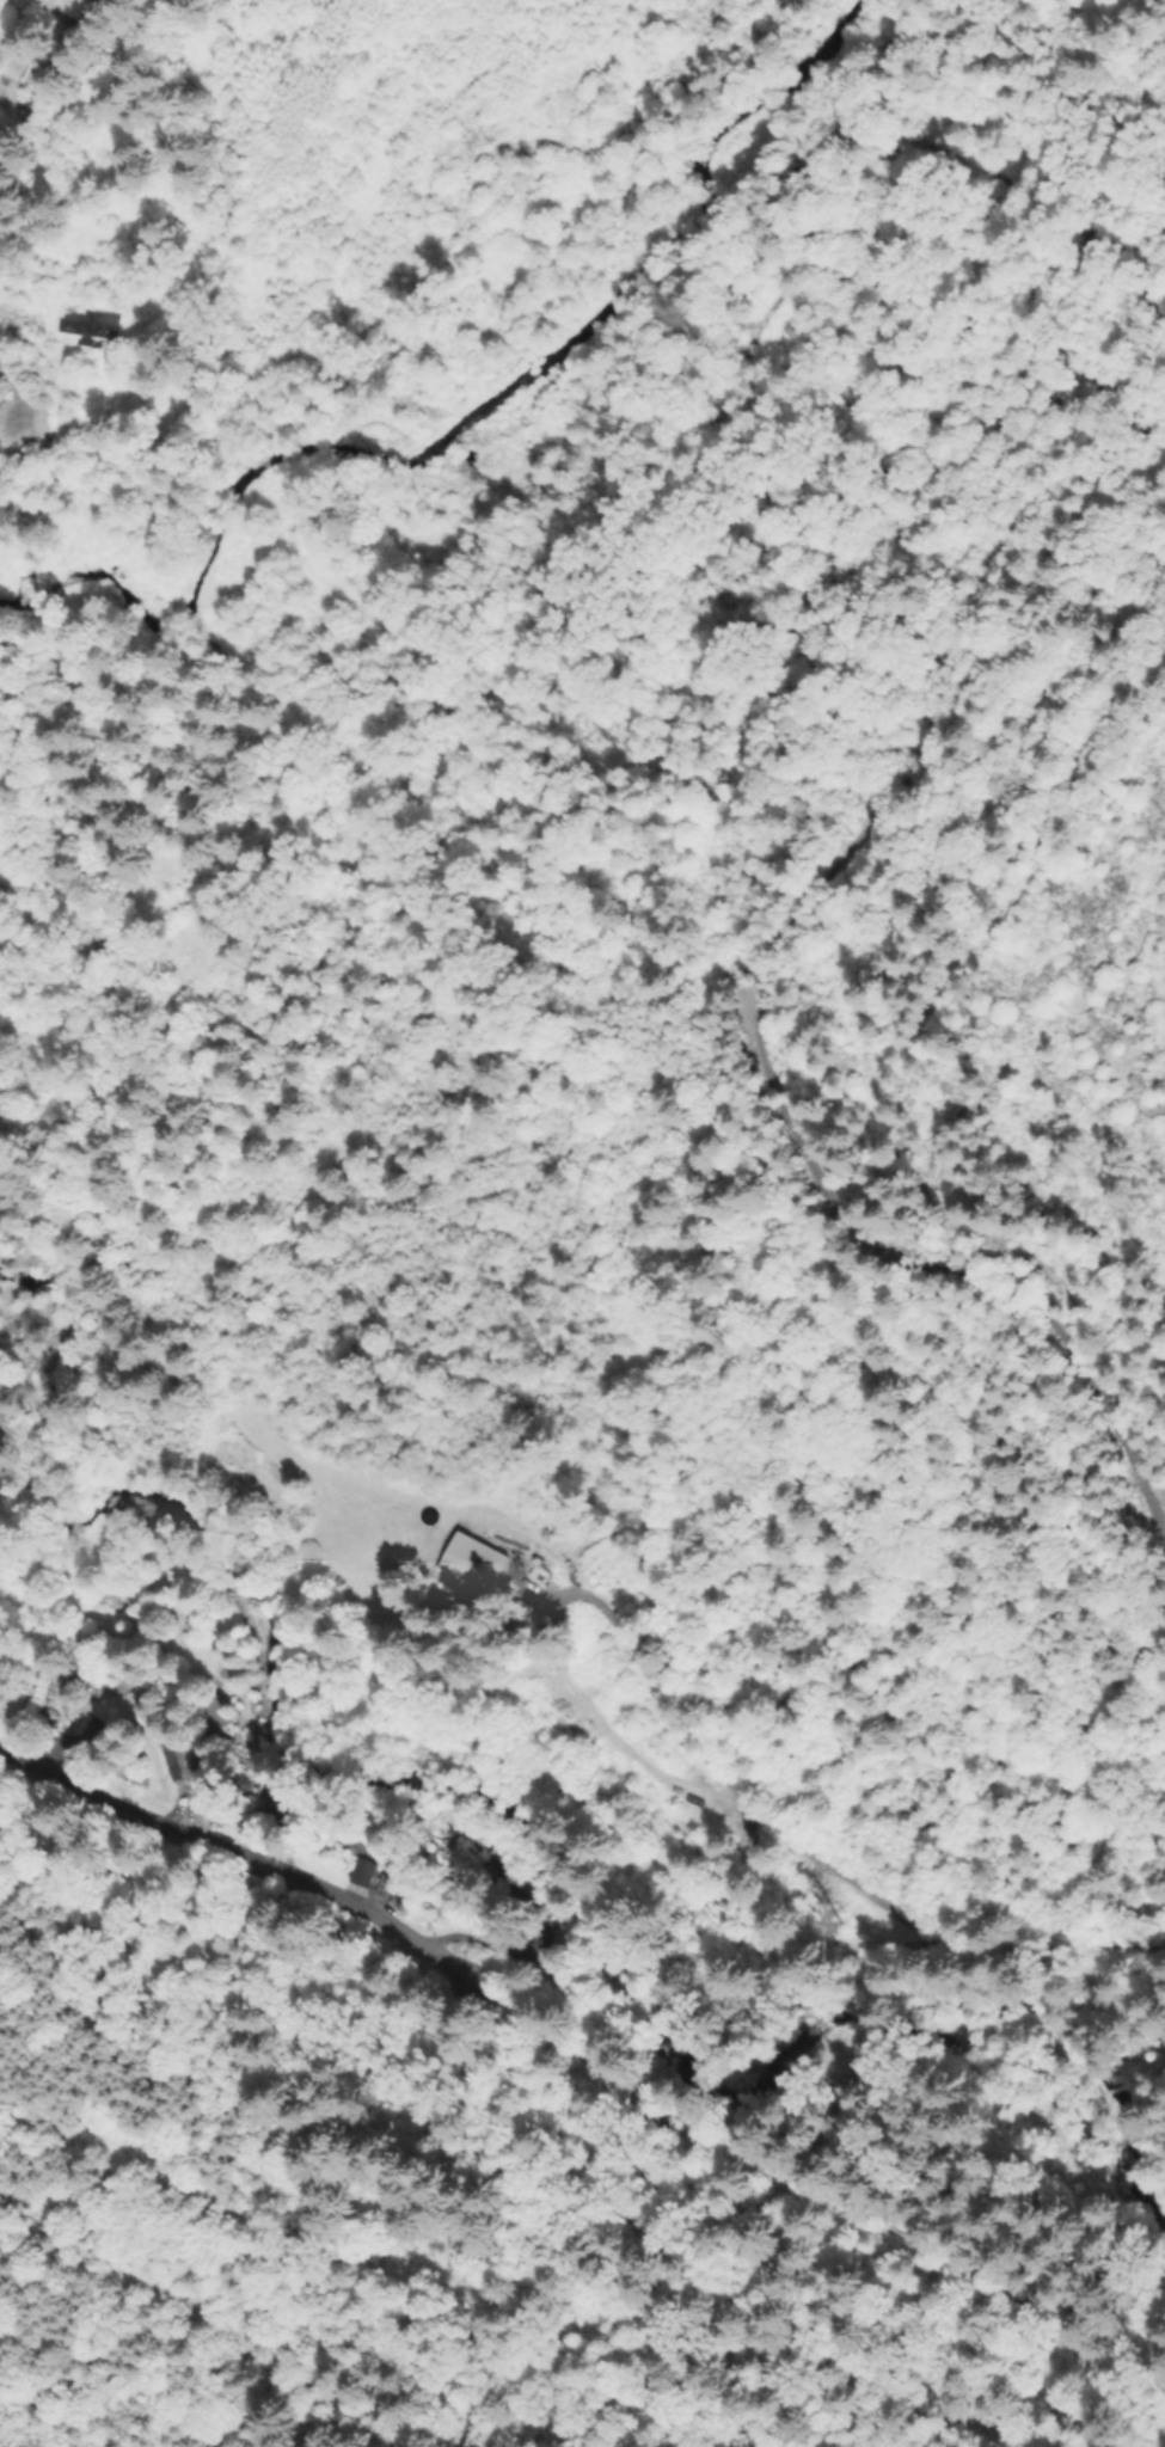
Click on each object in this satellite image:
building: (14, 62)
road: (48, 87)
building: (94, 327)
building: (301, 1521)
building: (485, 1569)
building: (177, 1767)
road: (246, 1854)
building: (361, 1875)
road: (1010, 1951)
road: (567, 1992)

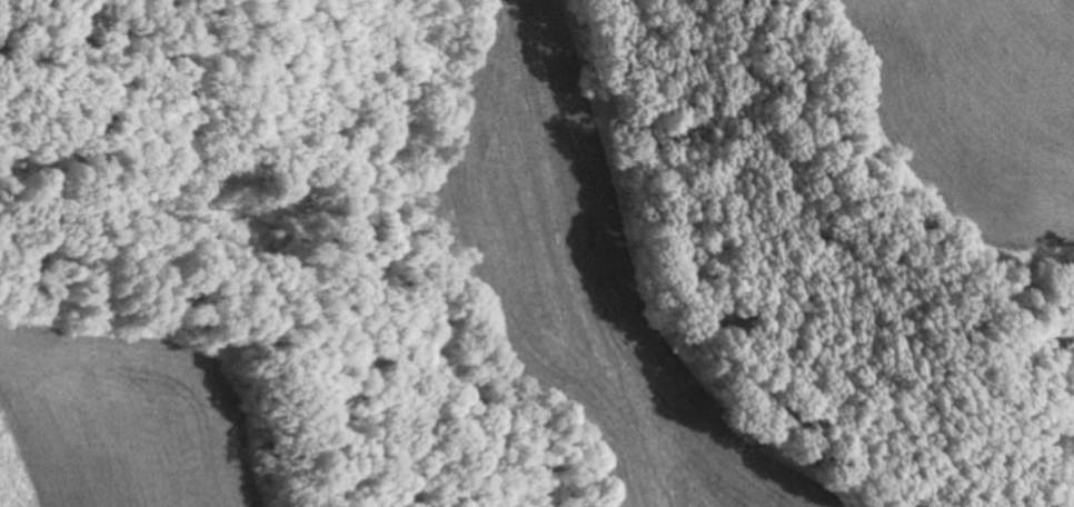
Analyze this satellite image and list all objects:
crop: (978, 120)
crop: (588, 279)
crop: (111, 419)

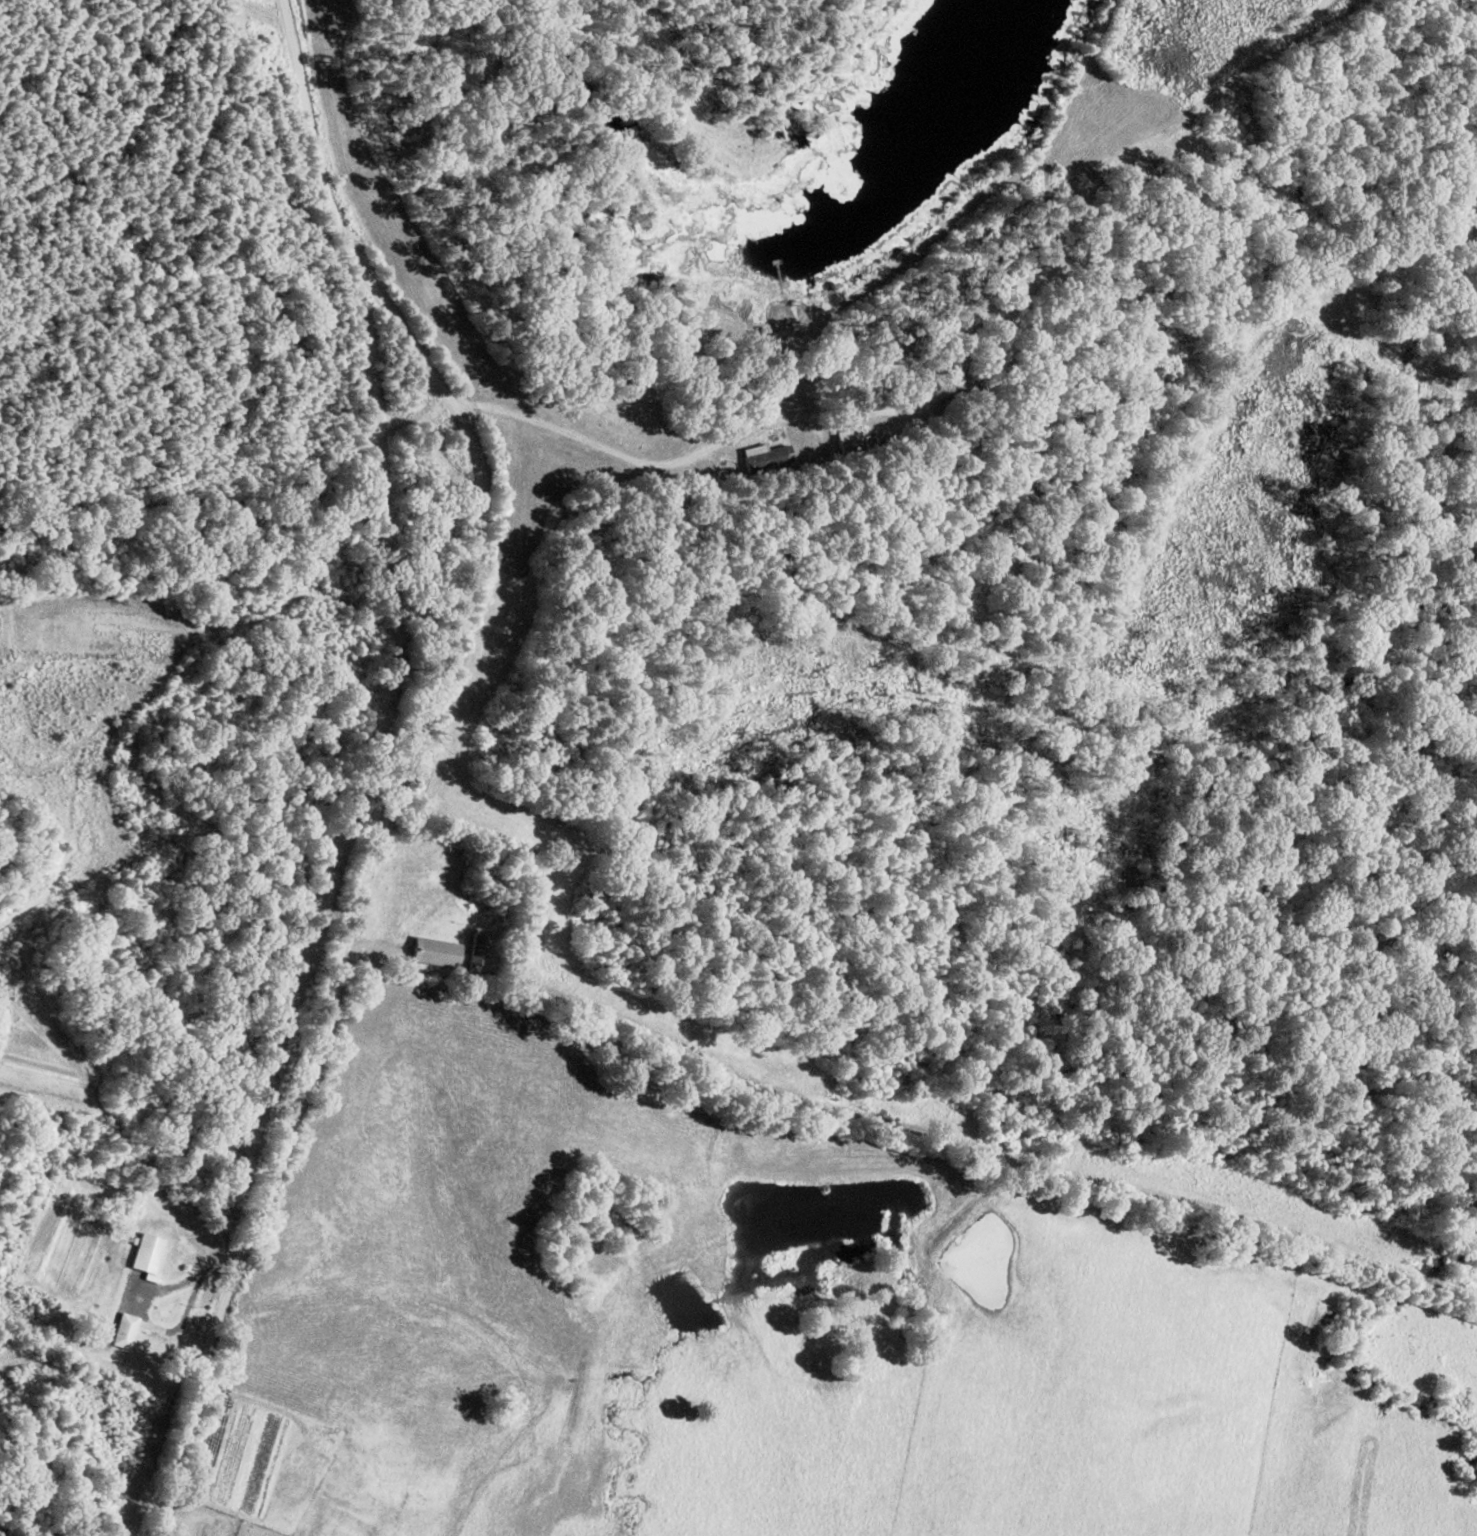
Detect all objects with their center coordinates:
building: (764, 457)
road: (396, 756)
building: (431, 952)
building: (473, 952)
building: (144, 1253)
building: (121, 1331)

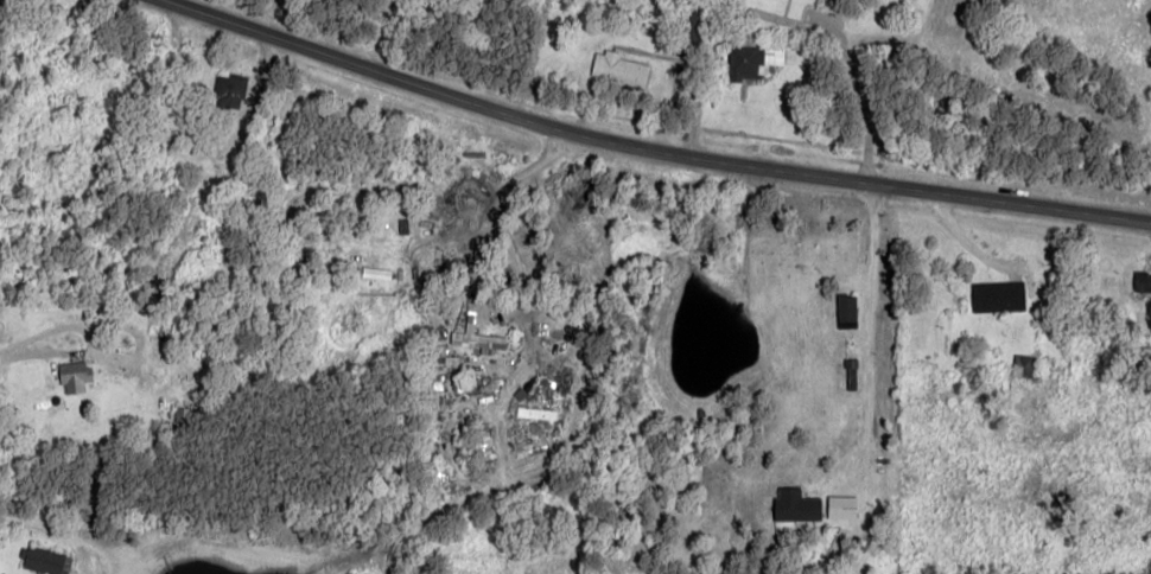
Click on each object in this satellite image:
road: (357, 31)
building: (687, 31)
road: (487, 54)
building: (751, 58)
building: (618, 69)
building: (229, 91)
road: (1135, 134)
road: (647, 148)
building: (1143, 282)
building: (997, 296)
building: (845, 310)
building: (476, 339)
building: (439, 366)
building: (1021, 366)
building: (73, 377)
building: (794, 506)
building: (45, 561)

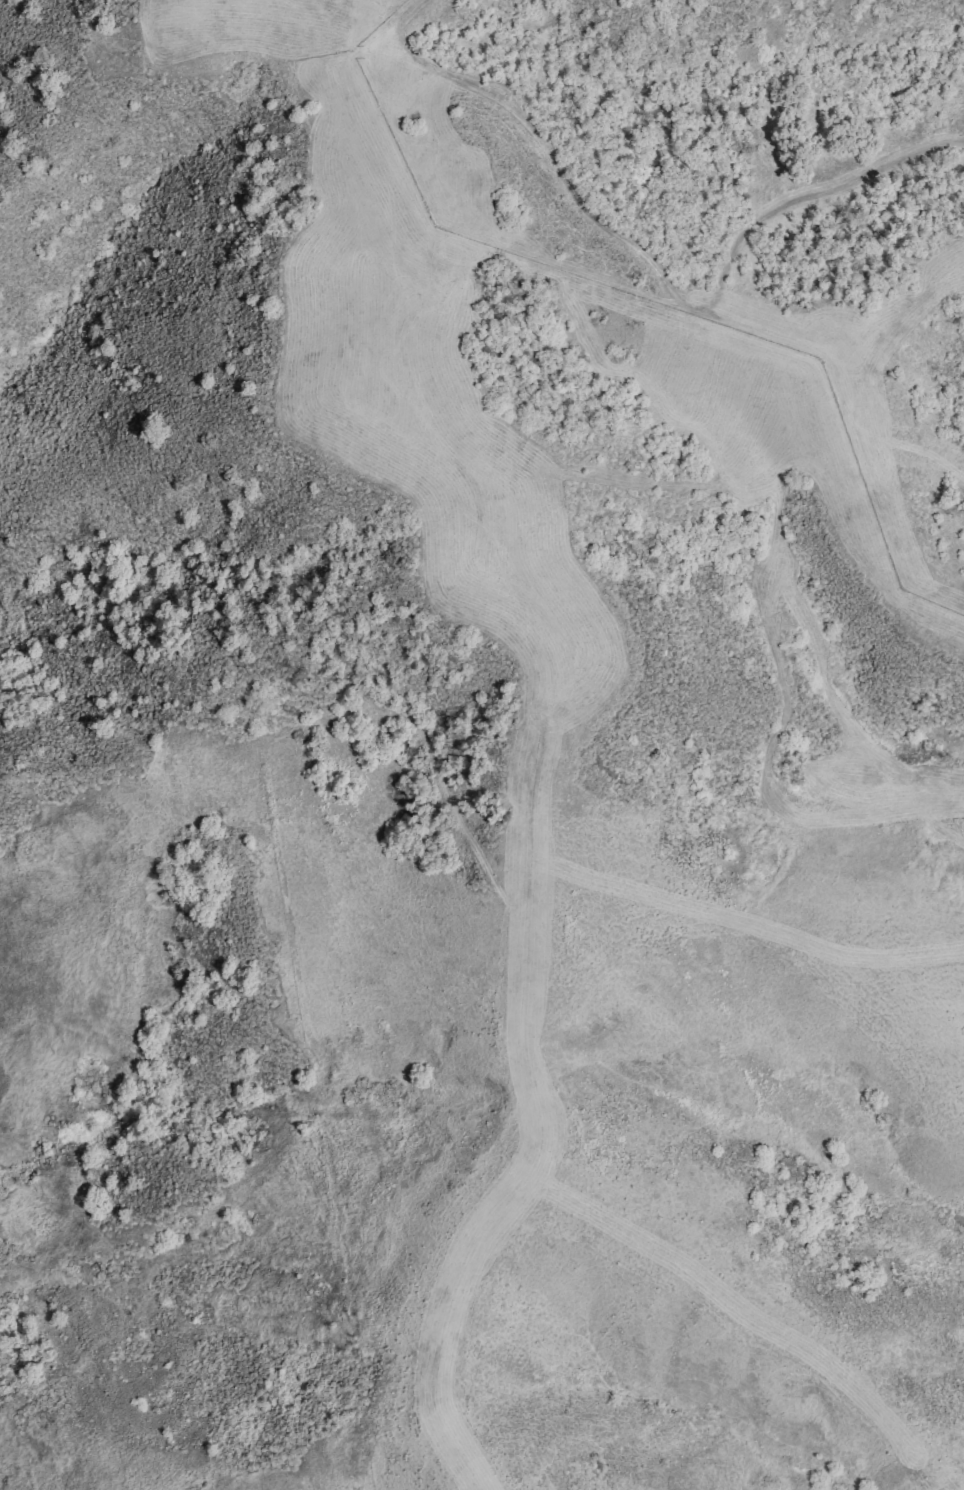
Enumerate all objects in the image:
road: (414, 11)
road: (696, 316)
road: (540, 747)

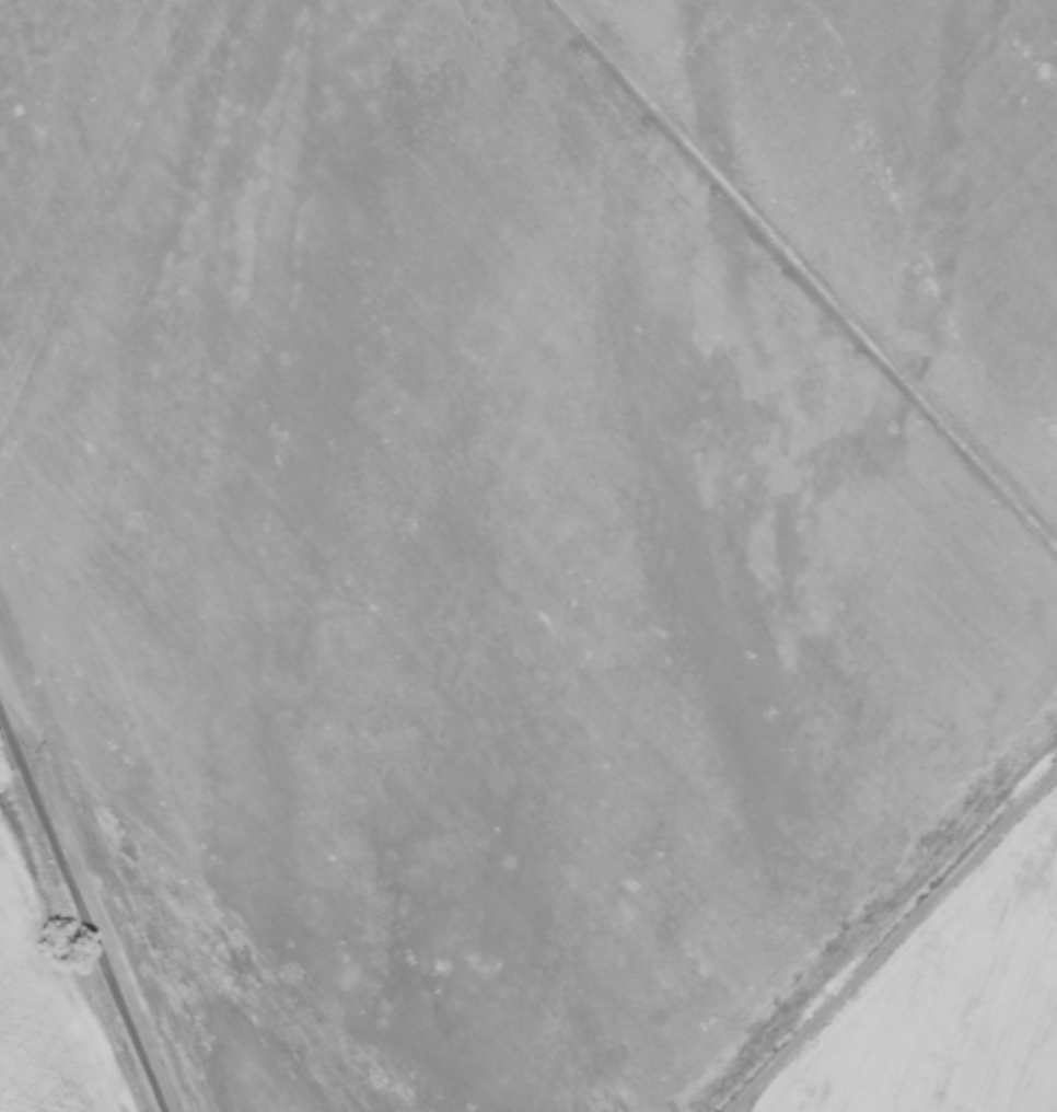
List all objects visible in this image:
════
#### Work to be completed
The listing is to be repeated exactly, with its pictures removed.

#### Response for this exercise
Click on each object in this satellite image:
building: (14, 62)
road: (48, 87)
building: (94, 327)
building: (301, 1521)
building: (485, 1569)
building: (177, 1767)
road: (246, 1854)
building: (361, 1875)
road: (1010, 1951)
road: (567, 1992)

Analyze this satellite image and list all objects:
crop: (978, 120)
crop: (588, 279)
crop: (111, 419)

Detect all objects with their center coordinates:
building: (764, 457)
road: (396, 756)
building: (431, 952)
building: (473, 952)
building: (144, 1253)
building: (121, 1331)

Click on each object in this satellite image:
road: (357, 31)
building: (687, 31)
road: (487, 54)
building: (751, 58)
building: (618, 69)
building: (229, 91)
road: (1135, 134)
road: (647, 148)
building: (1143, 282)
building: (997, 296)
building: (845, 310)
building: (476, 339)
building: (439, 366)
building: (1021, 366)
building: (73, 377)
building: (794, 506)
building: (45, 561)

Enumerate all objects in the image:
road: (414, 11)
road: (696, 316)
road: (540, 747)

List all objects visible in this image:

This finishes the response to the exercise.